_What the exercise asks:_ The lines to copy from the data below are those that hold the string "pink".

══ Records provided

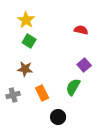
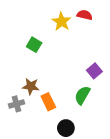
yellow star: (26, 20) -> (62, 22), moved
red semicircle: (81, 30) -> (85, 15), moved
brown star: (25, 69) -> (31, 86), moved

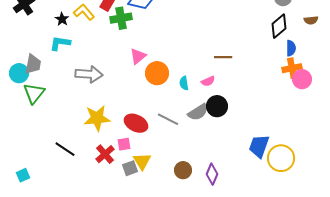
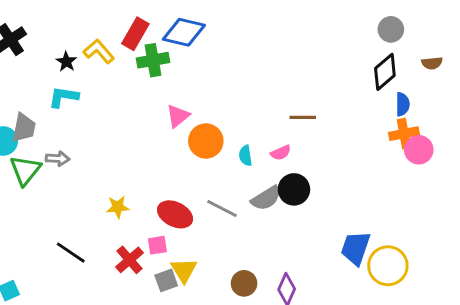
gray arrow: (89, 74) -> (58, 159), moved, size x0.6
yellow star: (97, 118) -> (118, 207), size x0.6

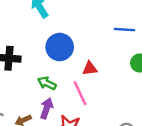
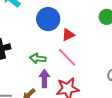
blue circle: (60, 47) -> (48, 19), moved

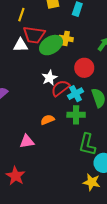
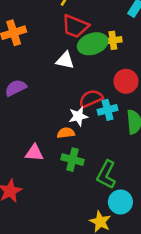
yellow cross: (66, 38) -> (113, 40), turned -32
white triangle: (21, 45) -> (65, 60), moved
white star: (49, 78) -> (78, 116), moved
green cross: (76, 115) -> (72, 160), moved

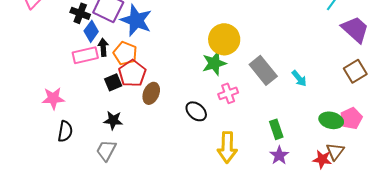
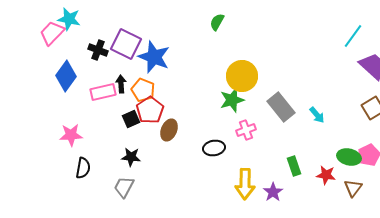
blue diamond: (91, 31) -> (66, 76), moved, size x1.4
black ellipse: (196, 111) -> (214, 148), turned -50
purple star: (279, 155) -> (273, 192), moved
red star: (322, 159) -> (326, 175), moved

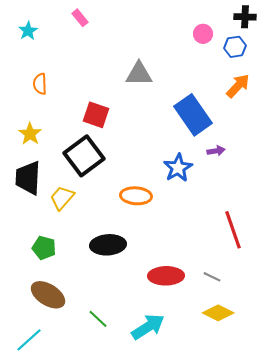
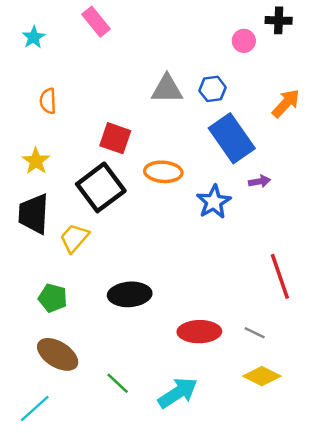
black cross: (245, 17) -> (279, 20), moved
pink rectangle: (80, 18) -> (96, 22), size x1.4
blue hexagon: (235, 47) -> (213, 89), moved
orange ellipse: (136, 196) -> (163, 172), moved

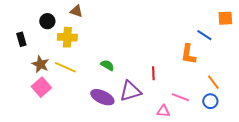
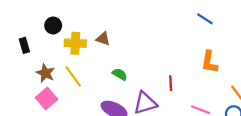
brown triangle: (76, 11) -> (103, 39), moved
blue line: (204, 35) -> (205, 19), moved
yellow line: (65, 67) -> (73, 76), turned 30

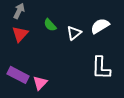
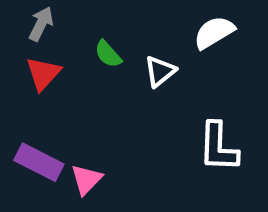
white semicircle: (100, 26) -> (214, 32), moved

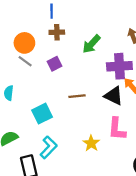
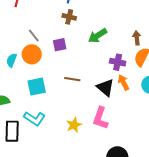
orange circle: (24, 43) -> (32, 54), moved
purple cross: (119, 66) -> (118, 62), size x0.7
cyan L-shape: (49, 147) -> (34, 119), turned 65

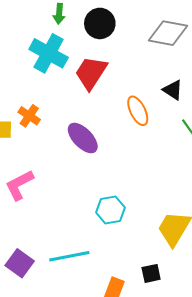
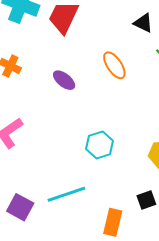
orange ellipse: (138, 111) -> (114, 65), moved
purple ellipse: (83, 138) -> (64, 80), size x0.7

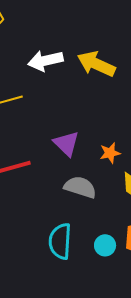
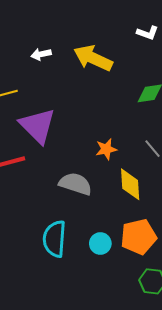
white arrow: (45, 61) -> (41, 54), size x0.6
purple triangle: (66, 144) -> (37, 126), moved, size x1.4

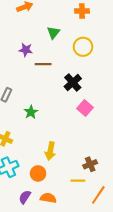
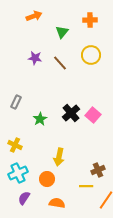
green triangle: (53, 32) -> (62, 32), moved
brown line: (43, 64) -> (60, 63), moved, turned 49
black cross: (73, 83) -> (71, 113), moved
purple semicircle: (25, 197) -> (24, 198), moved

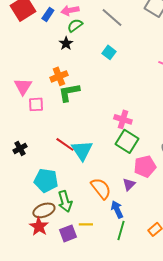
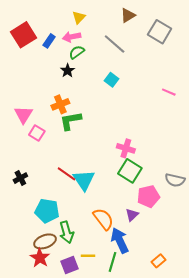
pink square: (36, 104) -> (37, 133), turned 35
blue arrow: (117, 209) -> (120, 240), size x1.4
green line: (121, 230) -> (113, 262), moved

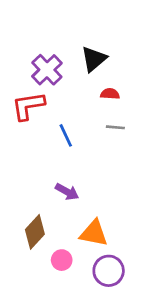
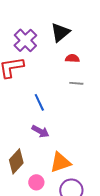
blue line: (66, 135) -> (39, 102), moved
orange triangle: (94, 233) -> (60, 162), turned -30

════

_Solved exercise:_
pink rectangle: (80, 18) -> (96, 22), size x1.4
pink square: (36, 104) -> (37, 133), turned 35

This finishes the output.